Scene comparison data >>
******************************

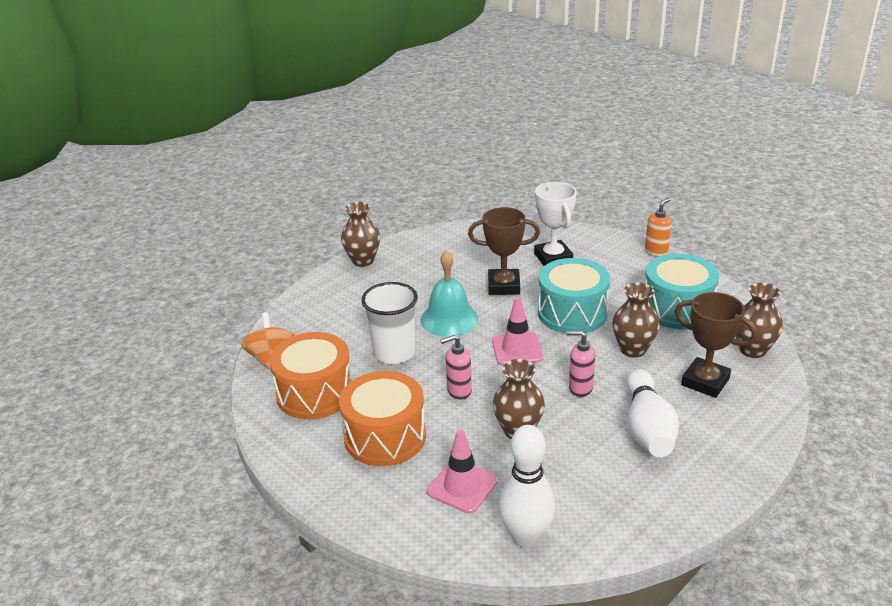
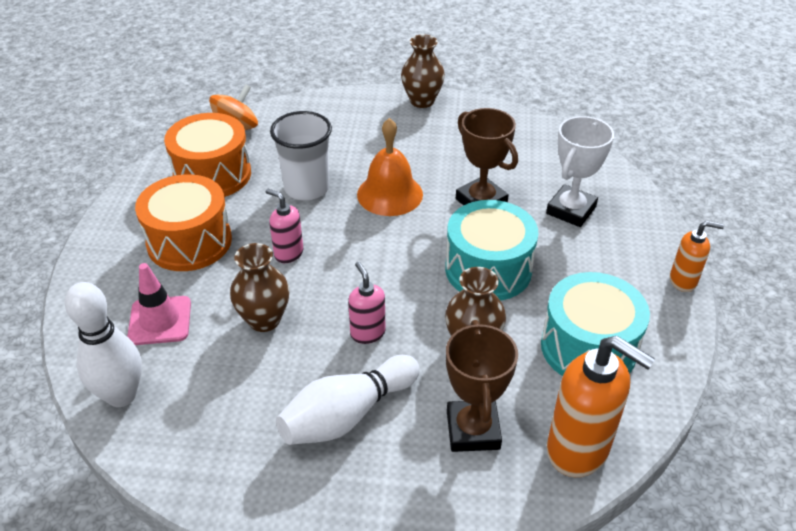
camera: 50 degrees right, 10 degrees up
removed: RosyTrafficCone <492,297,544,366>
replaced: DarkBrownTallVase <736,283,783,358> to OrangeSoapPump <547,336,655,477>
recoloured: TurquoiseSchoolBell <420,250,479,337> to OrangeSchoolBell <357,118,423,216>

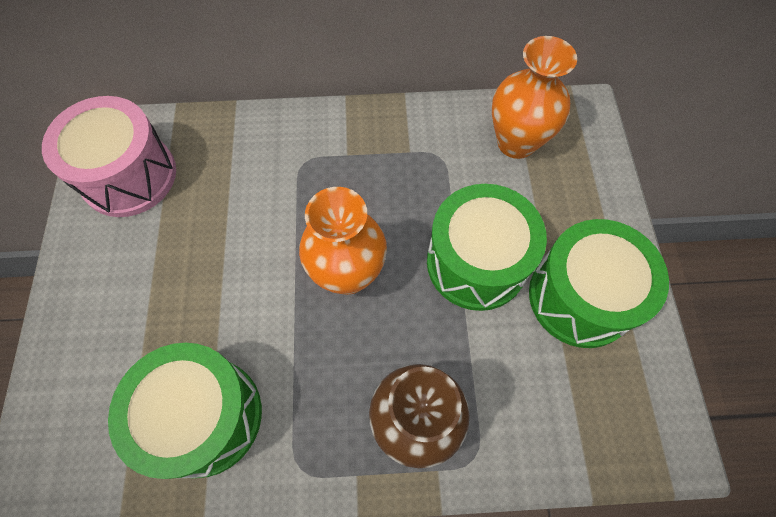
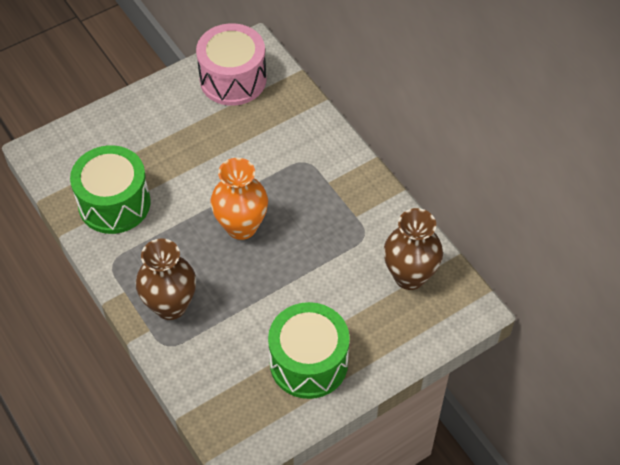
camera: 60 degrees right, 10 degrees down
removed: LeafGreenDrum <427,184,547,311>
recoloured: OrangeTallVase <492,36,577,159> to DarkBrownTallVase <384,208,443,290>

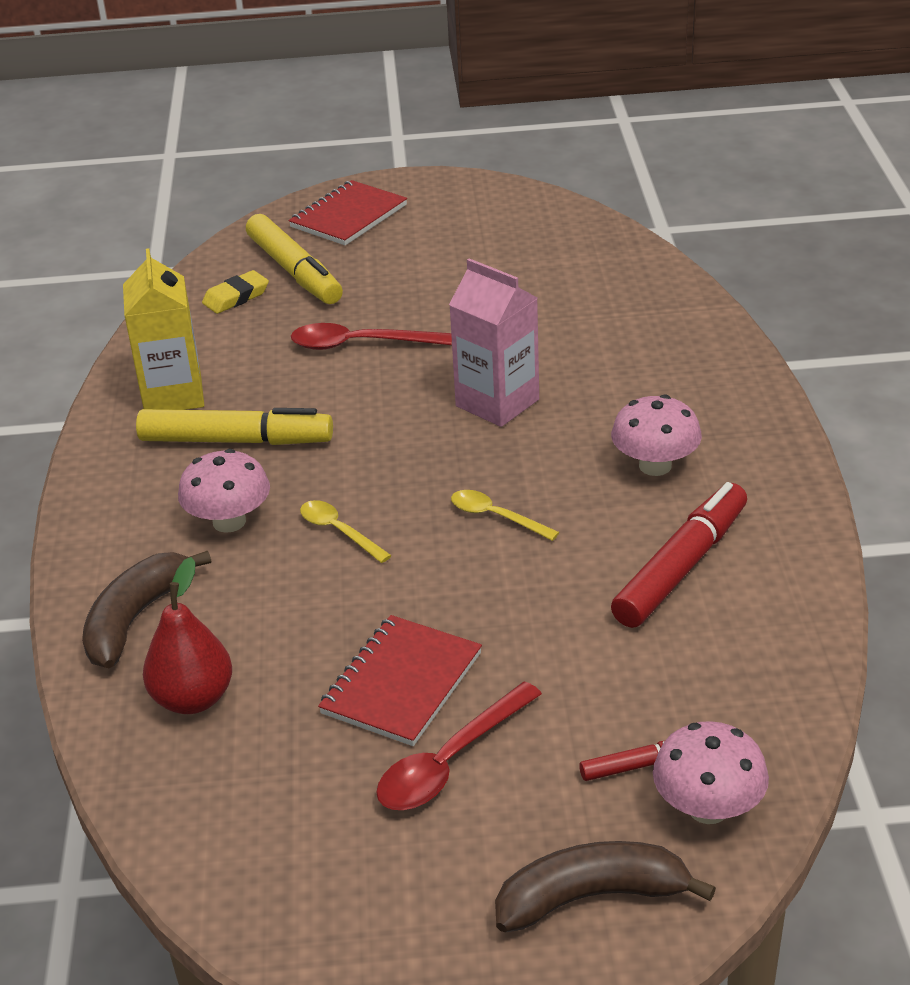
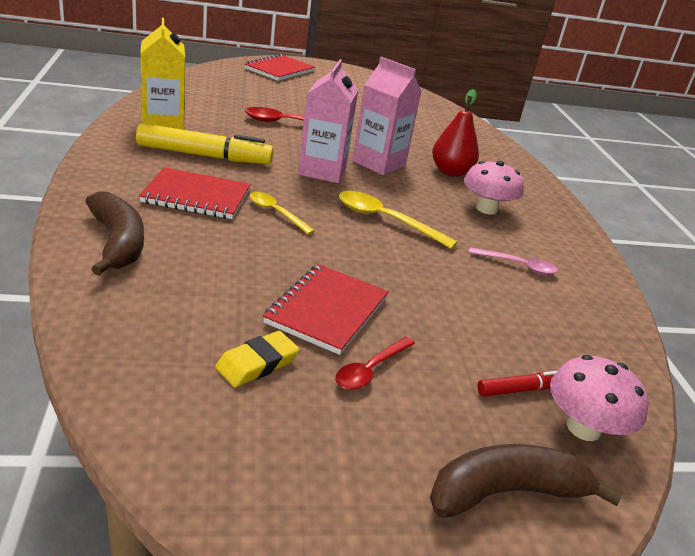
camera: 10 degrees left, 5 degrees down
removed: YellowFeltPen <246,214,343,304>
added: RosyMilkCarton <298,59,358,183>
moved: YellowEraser <202,270,269,314> to <215,331,299,387>; RedToyPear <143,557,232,714> to <432,89,479,177>
replaced: RosyToadstool <178,449,270,533> to RedExerciseBook <139,167,251,219>; RedFeltPen <611,482,747,628> to RosyTablespoon <469,247,558,275>
turned: DarkBrownBananaFruit <82,551,211,668> = <85,191,144,276> 135 degrees clockwise
resized: YellowTablespoon <451,490,559,541> = <339,191,458,249> x1.55; RedTablespoon <376,681,542,810> = <335,337,415,390> x0.65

******************************

Exercise brief >> Where does the word "degrees" appear in the records above? Return every line that holds it.

Output >>
camera: 50 degrees right, 10 degrees up
camera: 60 degrees right, 10 degrees down
camera: 10 degrees left, 5 degrees down
turned: DarkBrownBananaFruit <82,551,211,668> = <85,191,144,276> 135 degrees clockwise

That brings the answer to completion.